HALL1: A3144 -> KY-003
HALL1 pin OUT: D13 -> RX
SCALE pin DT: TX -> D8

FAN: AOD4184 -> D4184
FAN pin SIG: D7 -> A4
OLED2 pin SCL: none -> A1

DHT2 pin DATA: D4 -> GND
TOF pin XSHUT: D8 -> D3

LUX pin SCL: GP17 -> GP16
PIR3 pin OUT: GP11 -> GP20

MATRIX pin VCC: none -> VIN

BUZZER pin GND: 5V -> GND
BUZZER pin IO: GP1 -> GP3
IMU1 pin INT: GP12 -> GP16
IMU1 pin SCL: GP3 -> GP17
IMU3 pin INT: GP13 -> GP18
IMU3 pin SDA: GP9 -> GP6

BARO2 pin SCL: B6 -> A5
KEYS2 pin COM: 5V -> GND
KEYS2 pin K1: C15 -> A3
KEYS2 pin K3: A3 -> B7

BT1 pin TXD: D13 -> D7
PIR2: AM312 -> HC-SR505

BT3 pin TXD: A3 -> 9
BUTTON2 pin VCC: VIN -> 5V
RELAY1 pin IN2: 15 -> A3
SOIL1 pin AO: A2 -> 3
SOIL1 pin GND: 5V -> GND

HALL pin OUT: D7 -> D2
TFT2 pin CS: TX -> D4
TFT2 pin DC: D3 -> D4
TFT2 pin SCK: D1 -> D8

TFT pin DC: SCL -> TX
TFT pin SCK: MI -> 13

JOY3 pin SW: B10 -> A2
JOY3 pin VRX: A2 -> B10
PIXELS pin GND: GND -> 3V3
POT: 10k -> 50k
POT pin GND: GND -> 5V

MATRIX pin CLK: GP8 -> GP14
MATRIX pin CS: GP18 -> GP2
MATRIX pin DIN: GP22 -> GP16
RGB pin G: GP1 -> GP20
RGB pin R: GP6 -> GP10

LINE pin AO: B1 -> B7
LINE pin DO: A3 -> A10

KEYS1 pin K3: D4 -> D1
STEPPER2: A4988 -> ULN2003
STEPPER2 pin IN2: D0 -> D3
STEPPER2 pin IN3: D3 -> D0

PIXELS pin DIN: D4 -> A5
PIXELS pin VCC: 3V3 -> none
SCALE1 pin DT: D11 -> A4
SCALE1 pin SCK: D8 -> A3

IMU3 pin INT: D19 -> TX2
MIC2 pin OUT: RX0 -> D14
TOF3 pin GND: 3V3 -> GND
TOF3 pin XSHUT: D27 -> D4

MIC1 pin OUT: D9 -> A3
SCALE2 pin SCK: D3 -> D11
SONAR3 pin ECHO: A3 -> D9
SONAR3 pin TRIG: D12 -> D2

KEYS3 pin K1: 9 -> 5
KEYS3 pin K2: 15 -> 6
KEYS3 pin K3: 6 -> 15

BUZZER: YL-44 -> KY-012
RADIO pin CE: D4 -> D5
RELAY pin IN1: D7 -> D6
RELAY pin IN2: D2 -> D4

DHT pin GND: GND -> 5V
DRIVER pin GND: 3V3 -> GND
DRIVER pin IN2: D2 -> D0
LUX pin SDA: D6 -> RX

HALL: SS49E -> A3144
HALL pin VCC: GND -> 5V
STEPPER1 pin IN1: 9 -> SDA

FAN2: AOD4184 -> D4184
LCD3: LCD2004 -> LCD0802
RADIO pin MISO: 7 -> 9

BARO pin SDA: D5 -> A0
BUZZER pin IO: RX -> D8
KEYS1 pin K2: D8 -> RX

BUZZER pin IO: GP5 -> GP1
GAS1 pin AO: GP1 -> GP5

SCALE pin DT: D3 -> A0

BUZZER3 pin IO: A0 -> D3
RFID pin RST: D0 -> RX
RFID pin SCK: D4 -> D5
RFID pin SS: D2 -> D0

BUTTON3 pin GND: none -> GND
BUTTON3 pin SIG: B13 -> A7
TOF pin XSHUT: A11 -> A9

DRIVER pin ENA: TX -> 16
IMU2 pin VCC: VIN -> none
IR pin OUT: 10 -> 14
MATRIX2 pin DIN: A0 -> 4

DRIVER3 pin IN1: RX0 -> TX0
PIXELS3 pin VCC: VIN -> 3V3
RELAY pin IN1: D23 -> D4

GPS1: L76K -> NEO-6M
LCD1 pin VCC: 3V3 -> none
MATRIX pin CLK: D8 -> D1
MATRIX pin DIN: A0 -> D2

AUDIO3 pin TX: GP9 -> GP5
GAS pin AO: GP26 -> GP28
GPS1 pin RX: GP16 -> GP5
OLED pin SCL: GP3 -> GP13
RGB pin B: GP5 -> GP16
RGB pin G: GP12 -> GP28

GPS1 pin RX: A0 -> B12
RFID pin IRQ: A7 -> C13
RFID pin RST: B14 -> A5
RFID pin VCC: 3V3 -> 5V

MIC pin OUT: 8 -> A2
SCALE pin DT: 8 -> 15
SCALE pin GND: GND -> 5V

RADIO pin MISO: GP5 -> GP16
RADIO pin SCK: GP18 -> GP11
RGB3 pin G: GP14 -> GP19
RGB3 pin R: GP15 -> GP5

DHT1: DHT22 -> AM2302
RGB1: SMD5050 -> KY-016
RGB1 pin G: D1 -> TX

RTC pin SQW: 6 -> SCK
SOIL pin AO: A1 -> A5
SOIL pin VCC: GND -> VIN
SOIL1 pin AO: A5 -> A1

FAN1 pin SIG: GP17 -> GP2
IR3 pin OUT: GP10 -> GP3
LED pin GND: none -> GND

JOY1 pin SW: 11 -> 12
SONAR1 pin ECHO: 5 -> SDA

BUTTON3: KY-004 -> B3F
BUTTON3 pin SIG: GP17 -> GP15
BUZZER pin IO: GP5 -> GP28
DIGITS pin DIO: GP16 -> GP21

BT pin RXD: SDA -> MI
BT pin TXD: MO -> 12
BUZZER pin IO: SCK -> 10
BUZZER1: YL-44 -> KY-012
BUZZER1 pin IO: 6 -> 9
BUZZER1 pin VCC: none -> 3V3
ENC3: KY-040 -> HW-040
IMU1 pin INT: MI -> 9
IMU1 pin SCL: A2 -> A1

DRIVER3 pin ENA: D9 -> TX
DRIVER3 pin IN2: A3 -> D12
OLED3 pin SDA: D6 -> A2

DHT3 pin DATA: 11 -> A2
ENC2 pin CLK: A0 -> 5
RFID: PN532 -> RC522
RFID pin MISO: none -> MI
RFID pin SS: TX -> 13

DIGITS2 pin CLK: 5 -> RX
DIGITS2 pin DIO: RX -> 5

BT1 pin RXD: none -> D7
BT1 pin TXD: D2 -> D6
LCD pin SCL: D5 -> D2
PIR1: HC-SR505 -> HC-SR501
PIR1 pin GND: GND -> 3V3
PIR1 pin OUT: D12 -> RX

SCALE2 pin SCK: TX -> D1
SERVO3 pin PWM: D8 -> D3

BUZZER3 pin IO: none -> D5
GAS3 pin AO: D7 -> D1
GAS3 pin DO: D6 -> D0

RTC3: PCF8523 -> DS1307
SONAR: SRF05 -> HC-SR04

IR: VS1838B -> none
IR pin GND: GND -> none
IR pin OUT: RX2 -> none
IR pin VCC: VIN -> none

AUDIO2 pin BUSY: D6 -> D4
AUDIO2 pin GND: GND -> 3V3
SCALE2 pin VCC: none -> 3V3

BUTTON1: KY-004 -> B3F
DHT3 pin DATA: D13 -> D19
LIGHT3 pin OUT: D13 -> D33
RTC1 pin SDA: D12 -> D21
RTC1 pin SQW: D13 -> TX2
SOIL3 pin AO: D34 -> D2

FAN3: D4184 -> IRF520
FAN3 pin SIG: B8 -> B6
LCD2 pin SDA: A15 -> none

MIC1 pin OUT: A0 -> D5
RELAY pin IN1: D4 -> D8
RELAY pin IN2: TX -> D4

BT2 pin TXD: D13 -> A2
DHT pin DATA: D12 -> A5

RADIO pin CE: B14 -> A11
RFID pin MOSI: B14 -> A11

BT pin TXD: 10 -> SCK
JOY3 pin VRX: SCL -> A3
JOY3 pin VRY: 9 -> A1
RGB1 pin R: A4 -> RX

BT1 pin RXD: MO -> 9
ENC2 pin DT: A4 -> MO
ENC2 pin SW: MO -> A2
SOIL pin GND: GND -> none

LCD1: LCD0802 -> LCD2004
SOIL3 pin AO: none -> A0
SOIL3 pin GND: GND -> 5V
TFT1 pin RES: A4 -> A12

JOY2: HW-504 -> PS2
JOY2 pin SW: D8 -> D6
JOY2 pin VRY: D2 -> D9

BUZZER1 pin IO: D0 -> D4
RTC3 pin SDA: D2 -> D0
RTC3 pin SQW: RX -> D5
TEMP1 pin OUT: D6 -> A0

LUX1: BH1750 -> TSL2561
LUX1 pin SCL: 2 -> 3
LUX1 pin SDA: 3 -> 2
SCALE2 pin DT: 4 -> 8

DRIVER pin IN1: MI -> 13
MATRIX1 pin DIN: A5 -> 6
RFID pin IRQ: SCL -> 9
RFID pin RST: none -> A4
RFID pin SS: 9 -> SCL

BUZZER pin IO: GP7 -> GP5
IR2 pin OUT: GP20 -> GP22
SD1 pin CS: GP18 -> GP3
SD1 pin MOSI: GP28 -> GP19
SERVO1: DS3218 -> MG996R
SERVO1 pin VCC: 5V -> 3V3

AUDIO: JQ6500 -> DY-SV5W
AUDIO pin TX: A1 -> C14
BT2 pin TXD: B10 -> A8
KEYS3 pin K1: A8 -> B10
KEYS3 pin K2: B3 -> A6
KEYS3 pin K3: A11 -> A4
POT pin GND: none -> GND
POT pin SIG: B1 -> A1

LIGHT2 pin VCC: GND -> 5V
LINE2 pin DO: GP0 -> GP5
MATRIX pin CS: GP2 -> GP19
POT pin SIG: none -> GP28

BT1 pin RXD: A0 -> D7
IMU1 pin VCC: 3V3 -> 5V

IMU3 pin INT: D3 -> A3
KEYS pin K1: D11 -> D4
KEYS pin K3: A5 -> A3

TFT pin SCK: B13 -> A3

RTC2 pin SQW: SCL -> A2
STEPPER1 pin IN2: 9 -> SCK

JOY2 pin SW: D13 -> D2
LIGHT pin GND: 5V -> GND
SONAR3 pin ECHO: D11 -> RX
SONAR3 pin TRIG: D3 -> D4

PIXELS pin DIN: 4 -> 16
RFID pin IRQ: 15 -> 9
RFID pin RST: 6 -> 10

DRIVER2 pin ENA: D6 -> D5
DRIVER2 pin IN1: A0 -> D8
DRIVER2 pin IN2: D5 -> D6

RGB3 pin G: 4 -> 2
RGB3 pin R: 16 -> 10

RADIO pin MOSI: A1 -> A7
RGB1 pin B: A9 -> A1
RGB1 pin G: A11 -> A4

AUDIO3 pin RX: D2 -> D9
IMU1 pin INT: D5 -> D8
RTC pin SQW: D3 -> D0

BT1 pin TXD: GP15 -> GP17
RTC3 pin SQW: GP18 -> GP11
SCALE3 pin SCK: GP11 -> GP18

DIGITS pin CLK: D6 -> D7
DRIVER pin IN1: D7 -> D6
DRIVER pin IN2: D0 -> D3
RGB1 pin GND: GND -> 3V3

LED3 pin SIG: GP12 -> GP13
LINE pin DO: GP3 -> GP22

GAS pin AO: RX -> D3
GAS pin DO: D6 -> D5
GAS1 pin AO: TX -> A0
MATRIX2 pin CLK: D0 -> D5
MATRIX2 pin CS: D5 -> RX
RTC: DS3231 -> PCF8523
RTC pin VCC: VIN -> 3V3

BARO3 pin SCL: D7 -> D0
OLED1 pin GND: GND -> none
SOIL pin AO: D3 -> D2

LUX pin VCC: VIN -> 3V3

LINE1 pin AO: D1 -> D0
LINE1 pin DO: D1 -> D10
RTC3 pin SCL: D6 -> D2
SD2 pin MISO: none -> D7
───
> **DIRECTIONS**: From the line that has "ENC2 pin DT: A4 -> MO" through the line that has "BT2 pin TXD: B10 -> A8", copy every line exactly as it appears above, and leave out all others.

> **OUTPUT OF THE TASK**:
ENC2 pin DT: A4 -> MO
ENC2 pin SW: MO -> A2
SOIL pin GND: GND -> none

LCD1: LCD0802 -> LCD2004
SOIL3 pin AO: none -> A0
SOIL3 pin GND: GND -> 5V
TFT1 pin RES: A4 -> A12

JOY2: HW-504 -> PS2
JOY2 pin SW: D8 -> D6
JOY2 pin VRY: D2 -> D9

BUZZER1 pin IO: D0 -> D4
RTC3 pin SDA: D2 -> D0
RTC3 pin SQW: RX -> D5
TEMP1 pin OUT: D6 -> A0

LUX1: BH1750 -> TSL2561
LUX1 pin SCL: 2 -> 3
LUX1 pin SDA: 3 -> 2
SCALE2 pin DT: 4 -> 8

DRIVER pin IN1: MI -> 13
MATRIX1 pin DIN: A5 -> 6
RFID pin IRQ: SCL -> 9
RFID pin RST: none -> A4
RFID pin SS: 9 -> SCL

BUZZER pin IO: GP7 -> GP5
IR2 pin OUT: GP20 -> GP22
SD1 pin CS: GP18 -> GP3
SD1 pin MOSI: GP28 -> GP19
SERVO1: DS3218 -> MG996R
SERVO1 pin VCC: 5V -> 3V3

AUDIO: JQ6500 -> DY-SV5W
AUDIO pin TX: A1 -> C14
BT2 pin TXD: B10 -> A8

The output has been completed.